About this exercise:
Write out the data below in full, unchanged, minus the images.

[Input records — start]

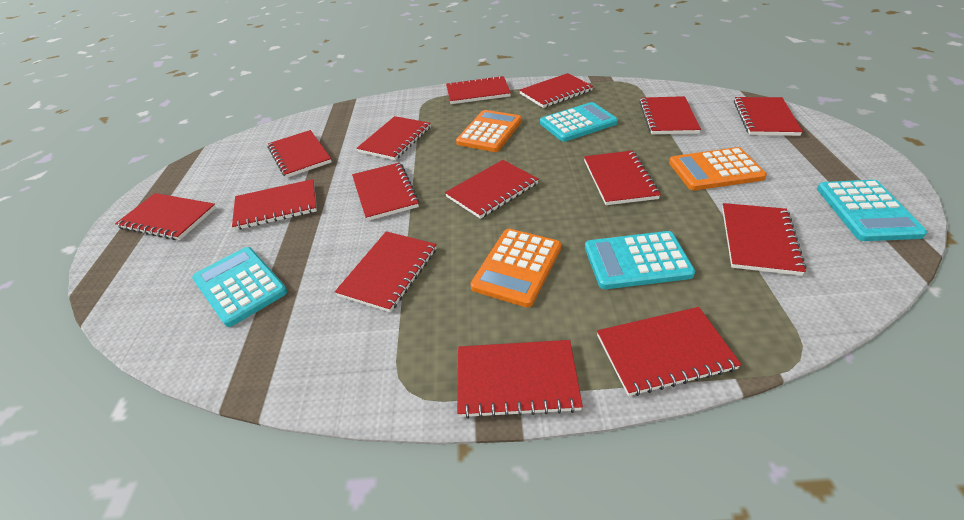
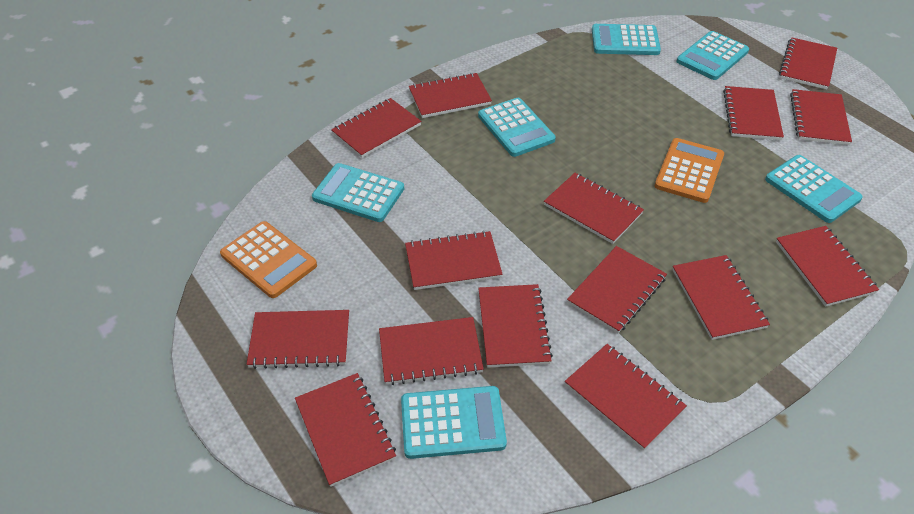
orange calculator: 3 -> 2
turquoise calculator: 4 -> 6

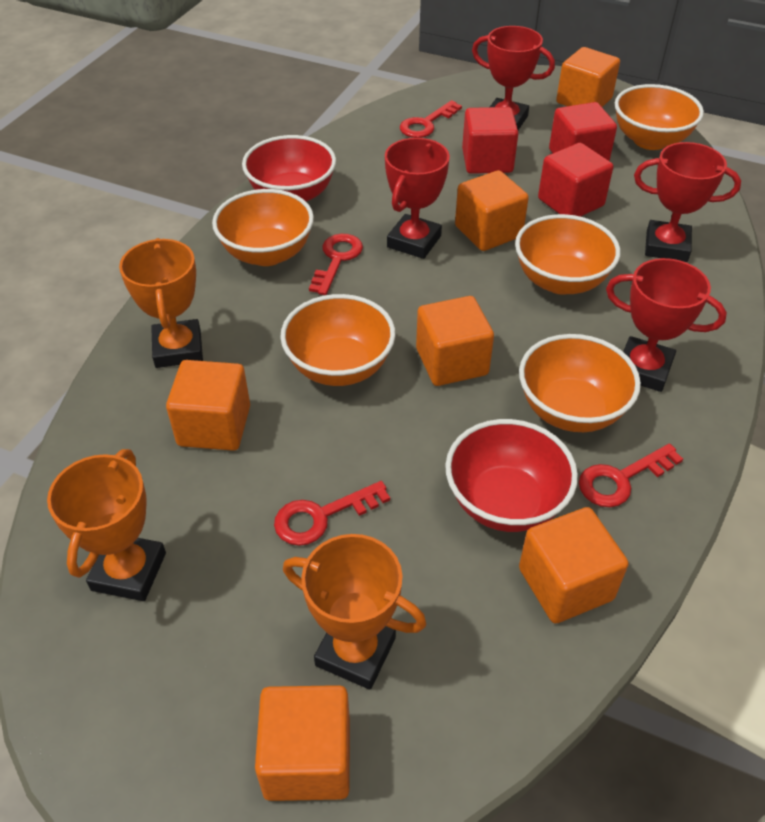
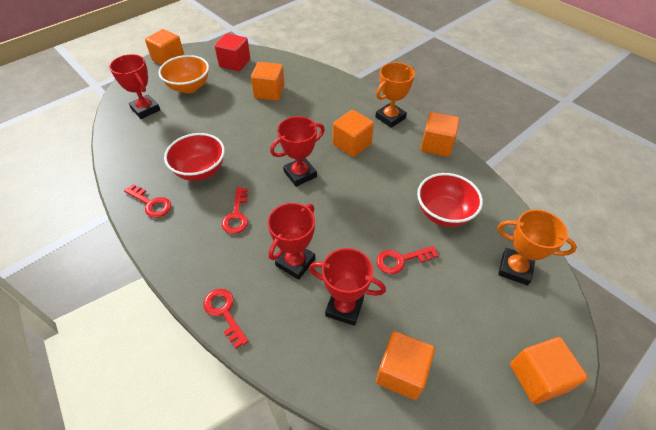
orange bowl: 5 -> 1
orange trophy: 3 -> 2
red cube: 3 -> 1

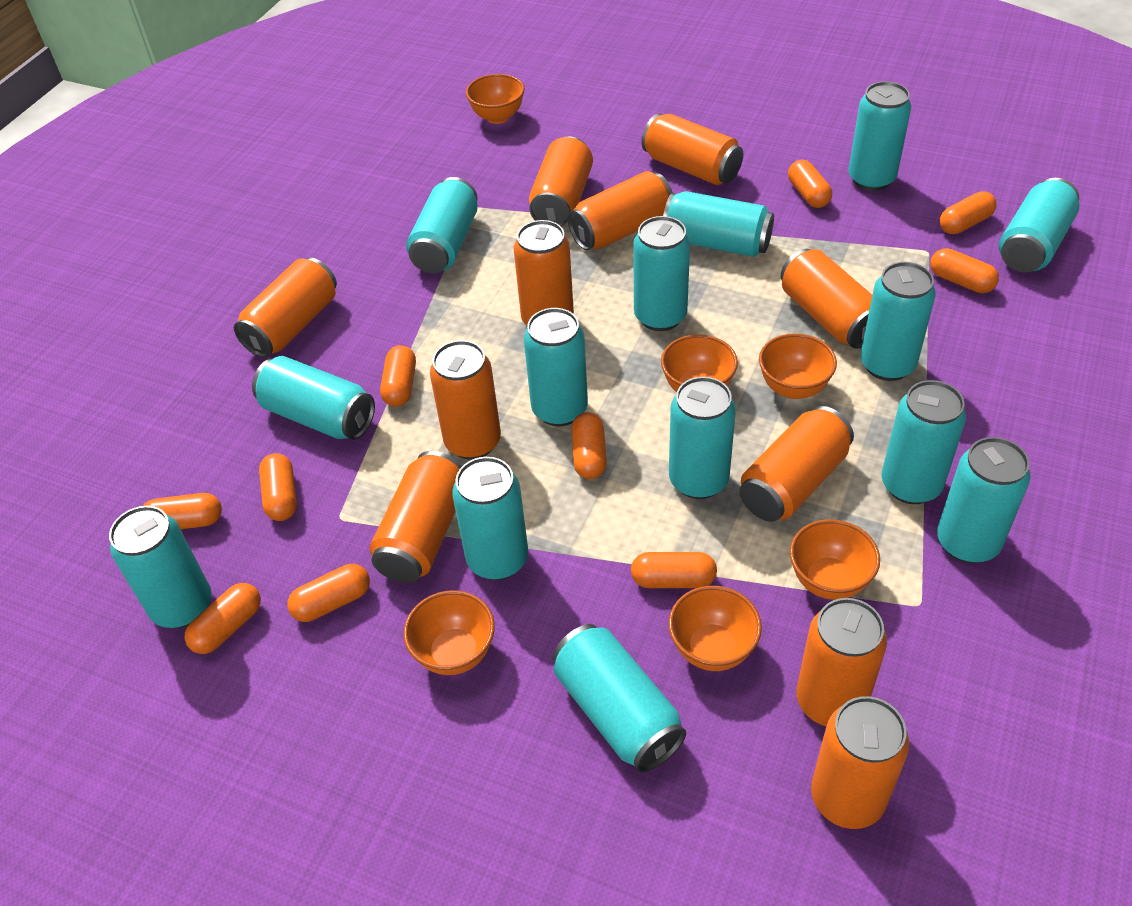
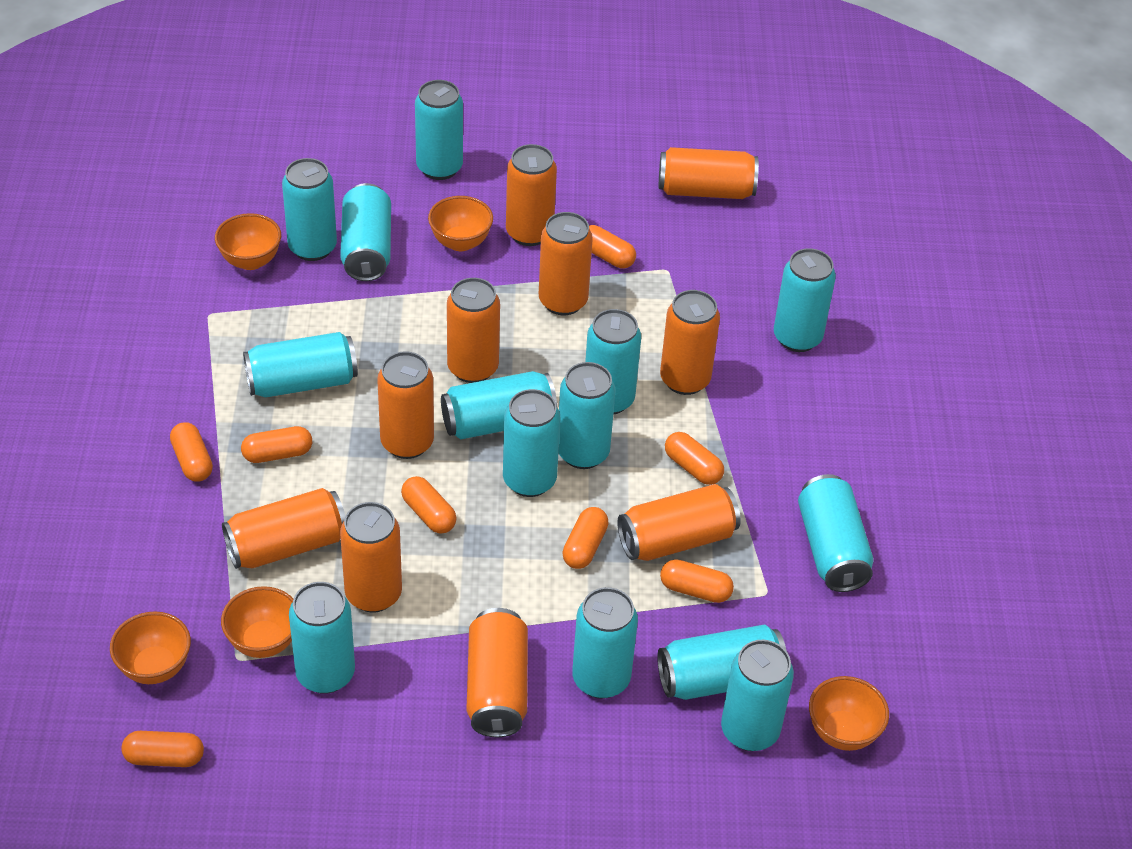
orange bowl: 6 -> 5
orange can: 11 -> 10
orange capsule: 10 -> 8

[Input records — finish]

Output:
orange calculator: 3 -> 2
turquoise calculator: 4 -> 6

orange bowl: 5 -> 1
orange trophy: 3 -> 2
red cube: 3 -> 1

orange bowl: 6 -> 5
orange can: 11 -> 10
orange capsule: 10 -> 8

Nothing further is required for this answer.